SUPPLIED RECORDS →
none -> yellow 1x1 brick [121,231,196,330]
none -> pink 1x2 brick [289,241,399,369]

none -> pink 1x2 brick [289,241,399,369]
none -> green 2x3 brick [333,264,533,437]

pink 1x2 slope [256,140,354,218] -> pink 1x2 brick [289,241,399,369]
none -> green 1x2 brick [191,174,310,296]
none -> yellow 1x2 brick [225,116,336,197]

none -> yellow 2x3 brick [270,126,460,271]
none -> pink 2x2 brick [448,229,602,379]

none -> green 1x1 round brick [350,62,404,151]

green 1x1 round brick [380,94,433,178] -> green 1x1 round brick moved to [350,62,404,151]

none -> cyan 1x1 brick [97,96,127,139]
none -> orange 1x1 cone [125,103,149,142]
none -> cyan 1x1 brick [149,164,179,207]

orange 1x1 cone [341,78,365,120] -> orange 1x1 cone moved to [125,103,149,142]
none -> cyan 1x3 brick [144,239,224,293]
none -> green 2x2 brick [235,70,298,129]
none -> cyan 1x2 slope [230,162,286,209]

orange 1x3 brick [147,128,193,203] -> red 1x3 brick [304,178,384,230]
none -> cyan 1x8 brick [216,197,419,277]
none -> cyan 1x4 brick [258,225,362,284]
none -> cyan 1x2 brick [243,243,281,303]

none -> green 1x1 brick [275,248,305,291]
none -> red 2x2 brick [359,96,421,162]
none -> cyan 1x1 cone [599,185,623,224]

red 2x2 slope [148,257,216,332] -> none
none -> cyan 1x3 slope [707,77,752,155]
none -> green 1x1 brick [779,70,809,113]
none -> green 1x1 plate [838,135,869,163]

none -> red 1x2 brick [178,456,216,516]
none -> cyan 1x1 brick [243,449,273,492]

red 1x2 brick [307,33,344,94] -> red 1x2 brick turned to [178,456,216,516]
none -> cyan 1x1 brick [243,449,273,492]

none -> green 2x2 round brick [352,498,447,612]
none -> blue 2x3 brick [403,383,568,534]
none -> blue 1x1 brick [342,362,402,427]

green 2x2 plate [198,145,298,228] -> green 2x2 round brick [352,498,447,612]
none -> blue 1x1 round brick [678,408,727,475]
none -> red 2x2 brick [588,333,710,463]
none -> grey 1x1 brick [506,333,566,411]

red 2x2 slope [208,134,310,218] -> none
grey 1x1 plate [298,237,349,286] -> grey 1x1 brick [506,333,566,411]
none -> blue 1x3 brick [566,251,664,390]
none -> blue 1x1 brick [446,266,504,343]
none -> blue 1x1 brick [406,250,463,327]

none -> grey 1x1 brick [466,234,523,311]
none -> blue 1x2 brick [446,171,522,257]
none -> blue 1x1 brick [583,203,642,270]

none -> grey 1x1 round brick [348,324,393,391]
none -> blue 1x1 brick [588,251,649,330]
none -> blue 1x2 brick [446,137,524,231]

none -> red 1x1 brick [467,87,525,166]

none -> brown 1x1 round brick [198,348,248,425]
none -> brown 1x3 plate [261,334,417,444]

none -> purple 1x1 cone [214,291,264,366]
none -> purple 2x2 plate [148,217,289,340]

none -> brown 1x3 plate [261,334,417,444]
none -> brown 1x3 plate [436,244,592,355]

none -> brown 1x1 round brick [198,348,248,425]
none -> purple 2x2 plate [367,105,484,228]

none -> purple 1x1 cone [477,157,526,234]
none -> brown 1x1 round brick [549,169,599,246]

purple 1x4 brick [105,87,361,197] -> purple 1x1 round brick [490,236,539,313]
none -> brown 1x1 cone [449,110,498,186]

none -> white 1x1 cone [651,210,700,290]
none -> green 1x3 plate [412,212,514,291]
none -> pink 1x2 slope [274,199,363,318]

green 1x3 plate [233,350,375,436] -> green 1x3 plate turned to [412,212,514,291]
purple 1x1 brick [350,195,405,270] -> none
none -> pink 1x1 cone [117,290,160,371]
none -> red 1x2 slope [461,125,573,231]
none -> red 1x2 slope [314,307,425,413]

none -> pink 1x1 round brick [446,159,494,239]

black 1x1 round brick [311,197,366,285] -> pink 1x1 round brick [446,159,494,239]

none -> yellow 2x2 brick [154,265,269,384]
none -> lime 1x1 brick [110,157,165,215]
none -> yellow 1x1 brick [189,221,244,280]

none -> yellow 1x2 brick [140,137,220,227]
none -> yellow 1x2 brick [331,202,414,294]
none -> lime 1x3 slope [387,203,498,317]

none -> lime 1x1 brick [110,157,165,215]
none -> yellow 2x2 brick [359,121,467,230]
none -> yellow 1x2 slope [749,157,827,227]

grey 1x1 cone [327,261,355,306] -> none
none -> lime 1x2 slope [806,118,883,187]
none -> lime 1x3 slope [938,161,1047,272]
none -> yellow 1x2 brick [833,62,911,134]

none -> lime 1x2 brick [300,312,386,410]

EXERCISE OBJECTIVE → The lines to retype run from the start of the entries through the line containing "none -> green 1x2 brick [191,174,310,296]"; reproduce them exactly and add nothing.

RESPONSE BOX →
none -> yellow 1x1 brick [121,231,196,330]
none -> pink 1x2 brick [289,241,399,369]

none -> pink 1x2 brick [289,241,399,369]
none -> green 2x3 brick [333,264,533,437]

pink 1x2 slope [256,140,354,218] -> pink 1x2 brick [289,241,399,369]
none -> green 1x2 brick [191,174,310,296]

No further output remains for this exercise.